↓↓↓

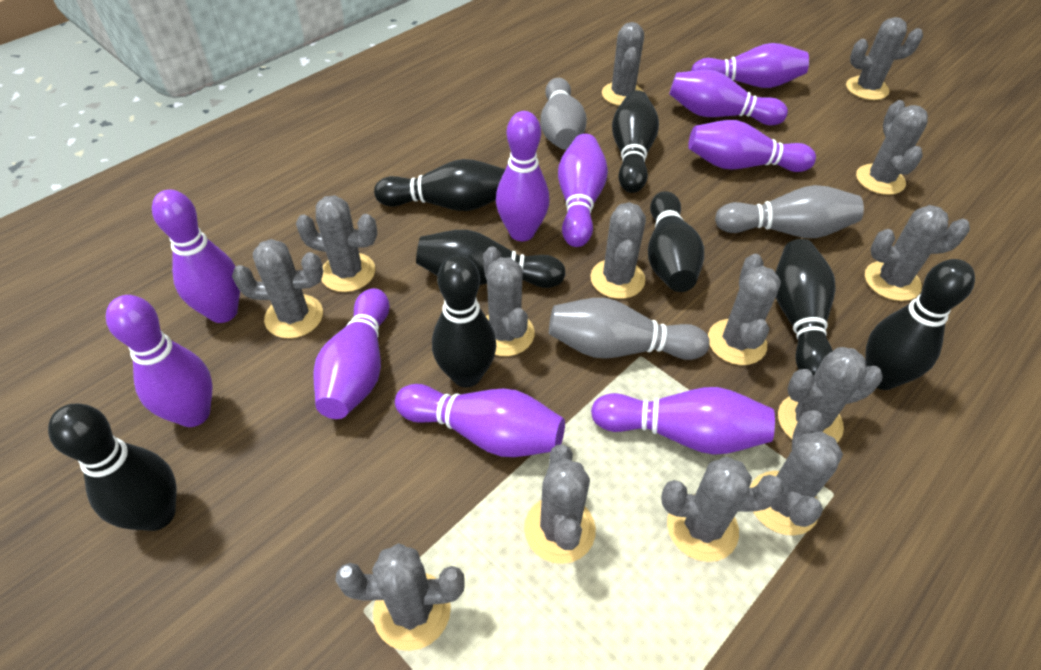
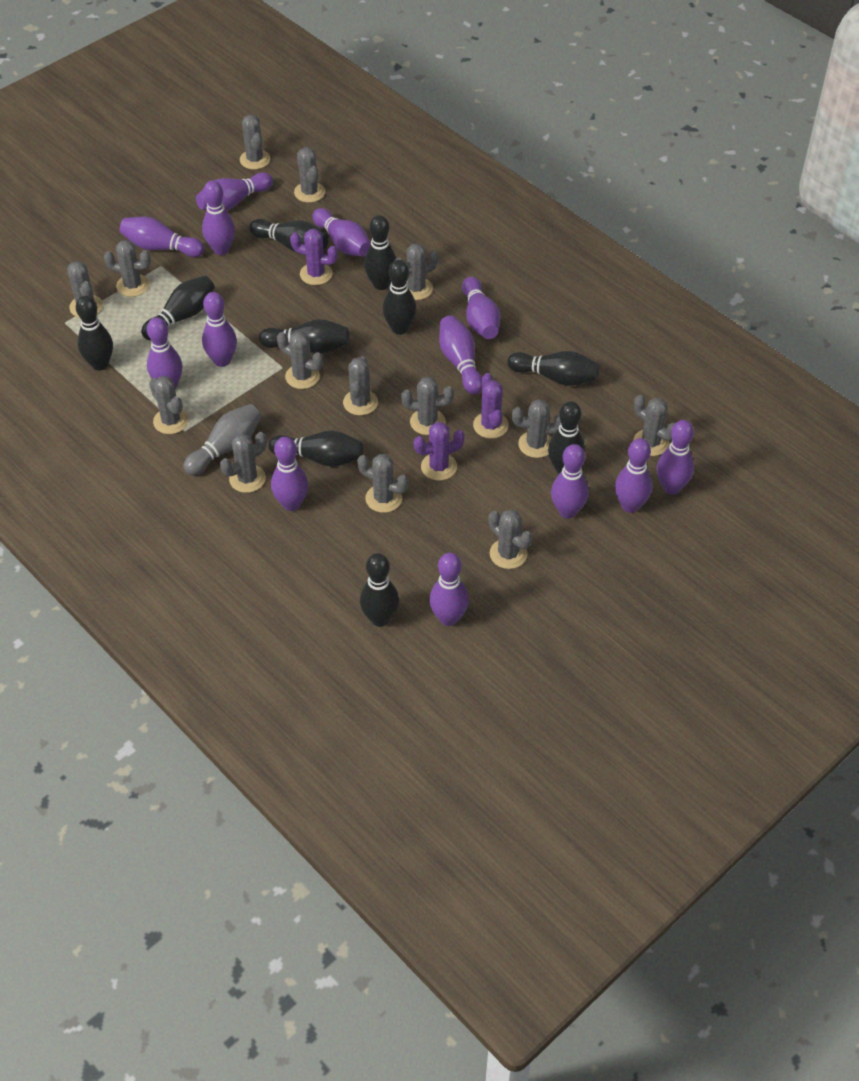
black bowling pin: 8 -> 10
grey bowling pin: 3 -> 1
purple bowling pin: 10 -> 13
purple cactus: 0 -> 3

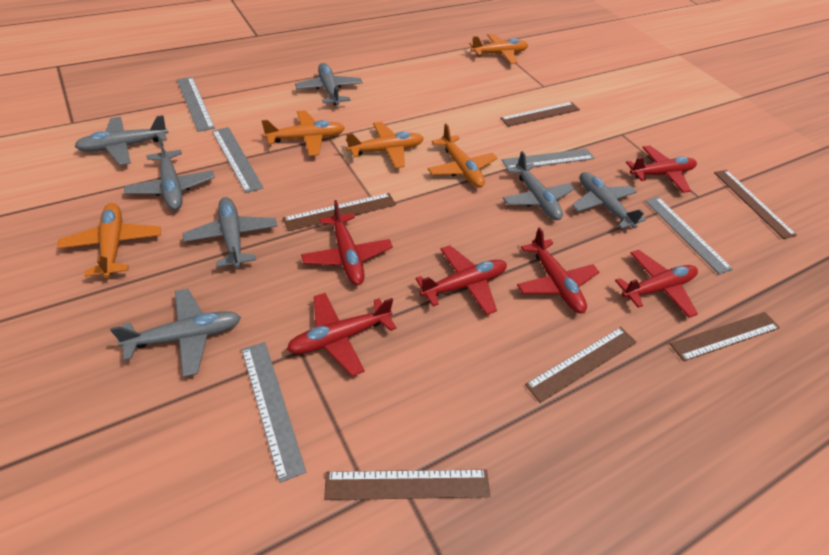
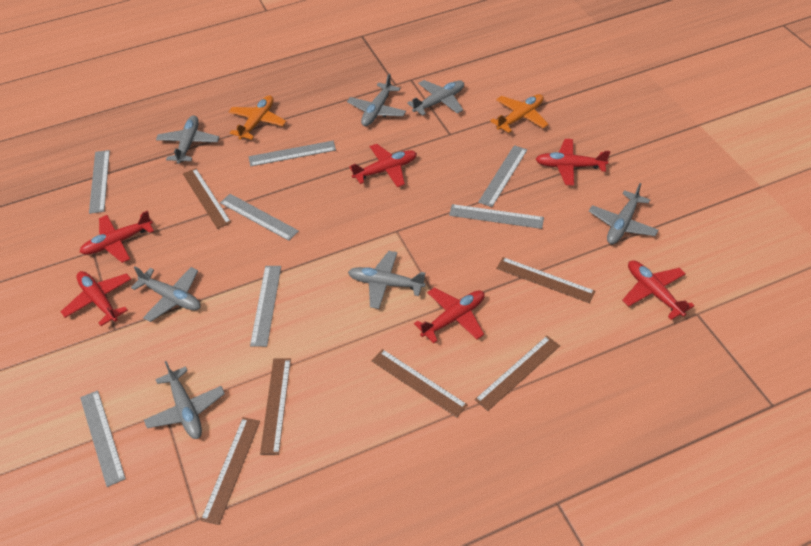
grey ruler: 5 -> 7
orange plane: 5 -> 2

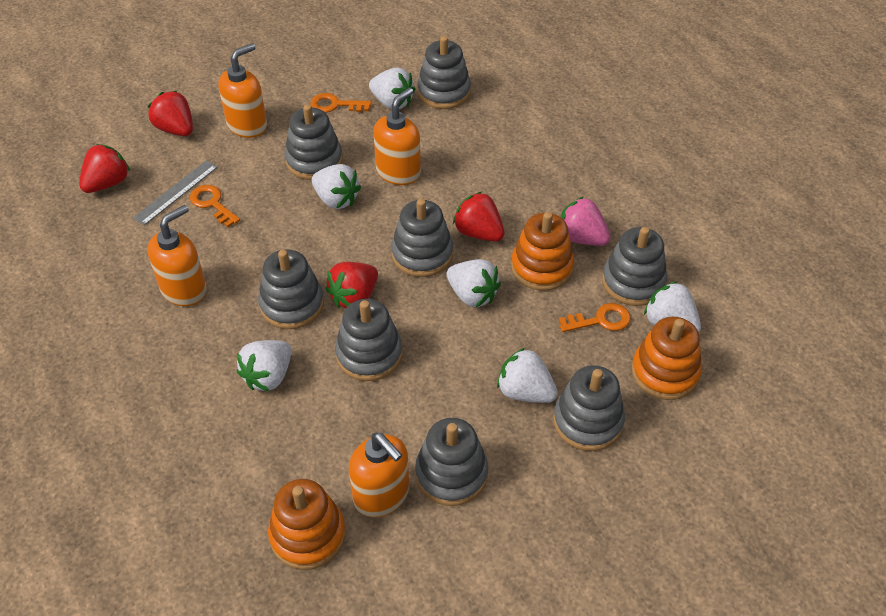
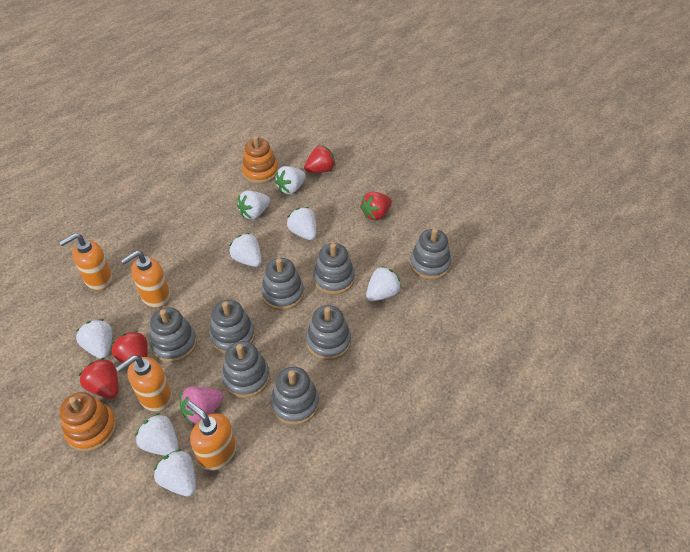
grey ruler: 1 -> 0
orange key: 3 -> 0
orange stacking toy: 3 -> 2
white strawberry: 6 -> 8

↑↑↑

Pull out the lines above in which the word "grey" appears.

The answer
grey bowling pin: 3 -> 1
grey ruler: 5 -> 7
grey ruler: 1 -> 0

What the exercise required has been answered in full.